Start of GIVEN DATA

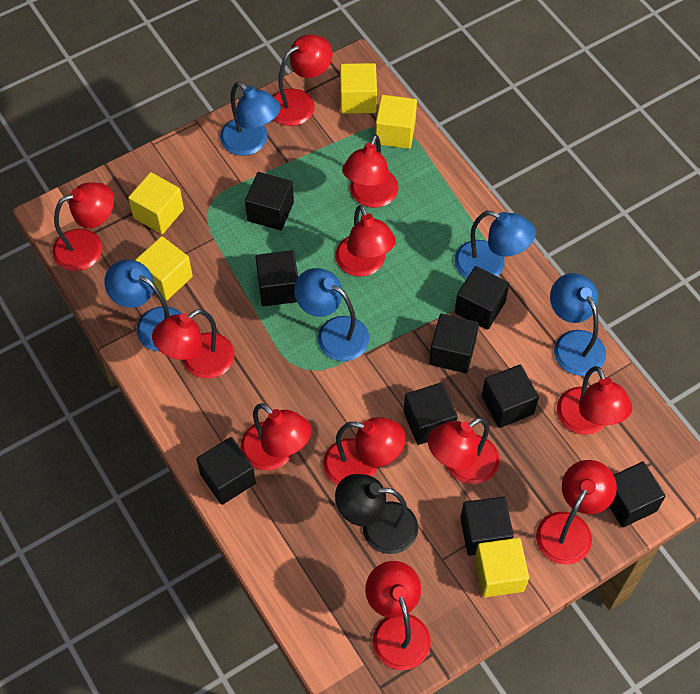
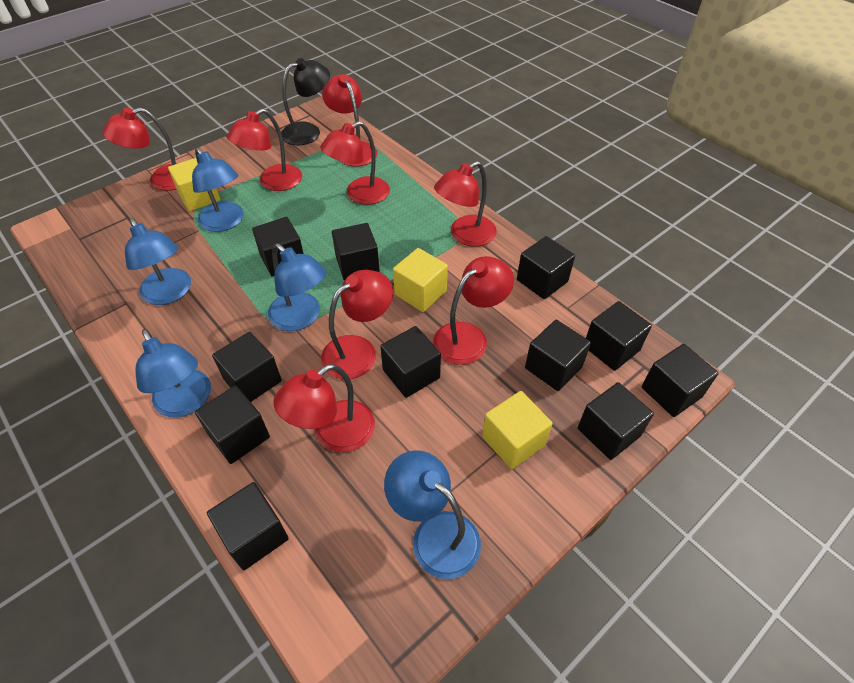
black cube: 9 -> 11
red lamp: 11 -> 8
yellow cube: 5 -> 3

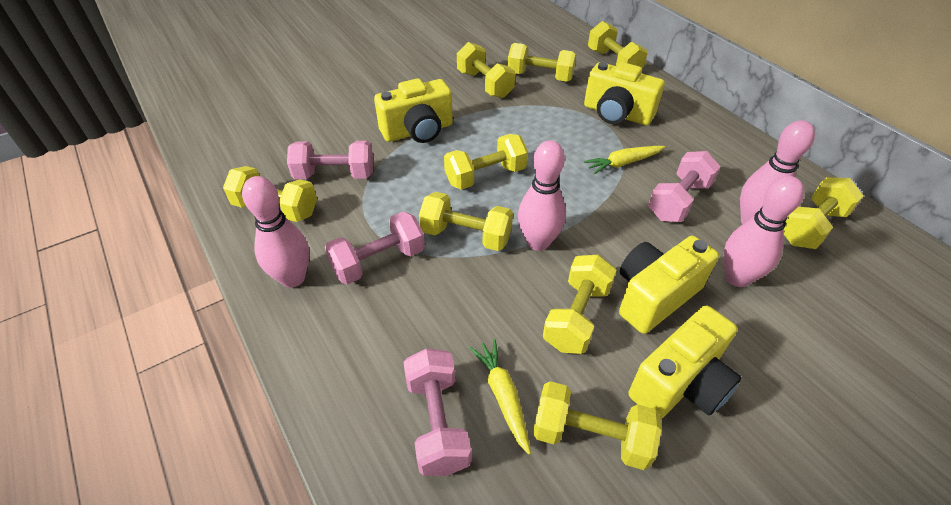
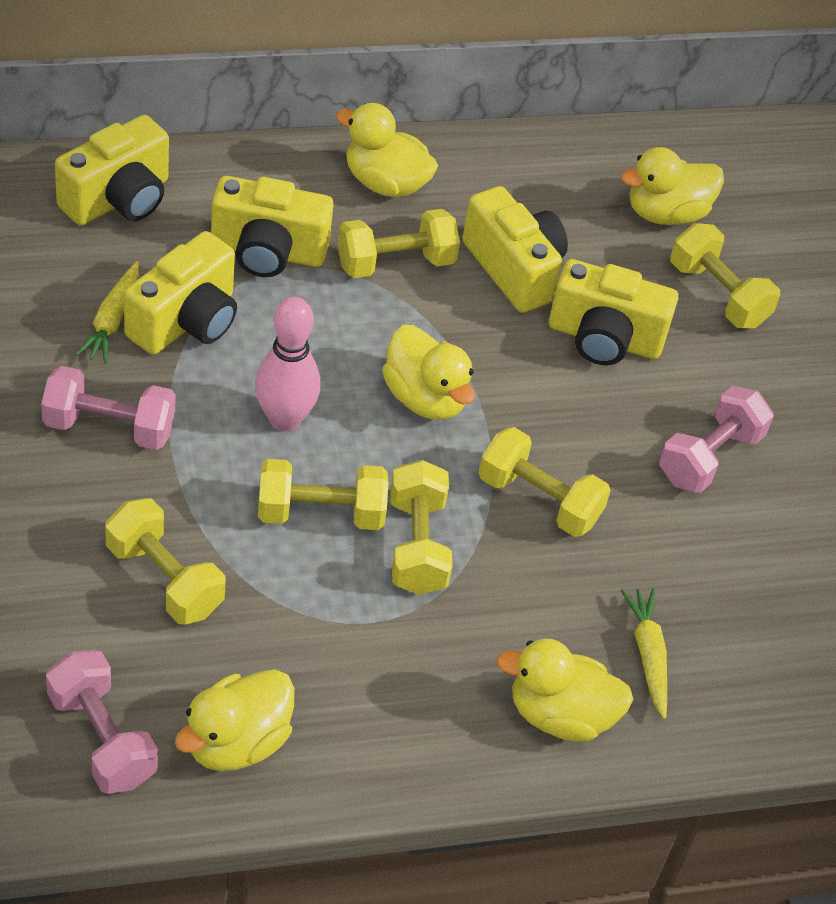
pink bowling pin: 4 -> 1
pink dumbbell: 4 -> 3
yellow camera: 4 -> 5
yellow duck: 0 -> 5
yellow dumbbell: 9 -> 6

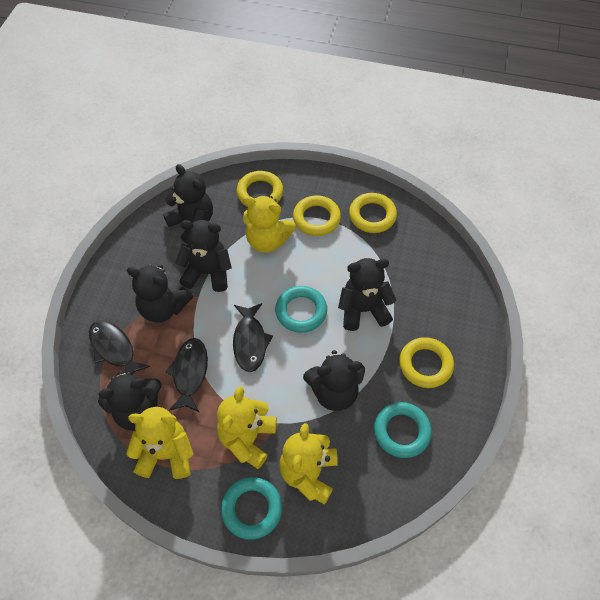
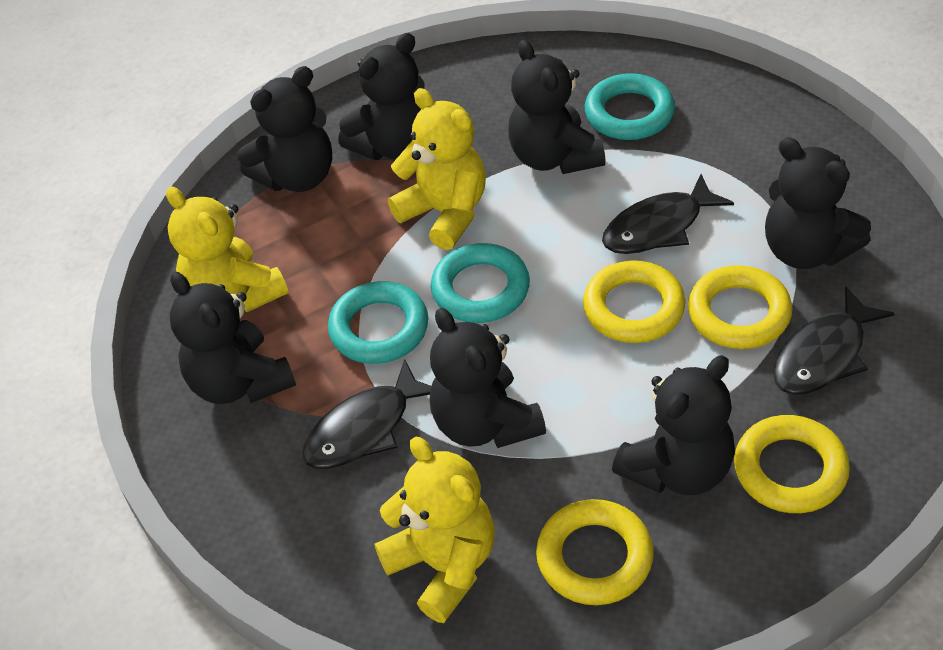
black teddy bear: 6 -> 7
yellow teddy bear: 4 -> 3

End of GIVEN DATA

# PROBLEM STATEMENT
Could you set down the data exactly as given, minus its pictures?

# YOUR RESPONSE
black cube: 9 -> 11
red lamp: 11 -> 8
yellow cube: 5 -> 3

pink bowling pin: 4 -> 1
pink dumbbell: 4 -> 3
yellow camera: 4 -> 5
yellow duck: 0 -> 5
yellow dumbbell: 9 -> 6

black teddy bear: 6 -> 7
yellow teddy bear: 4 -> 3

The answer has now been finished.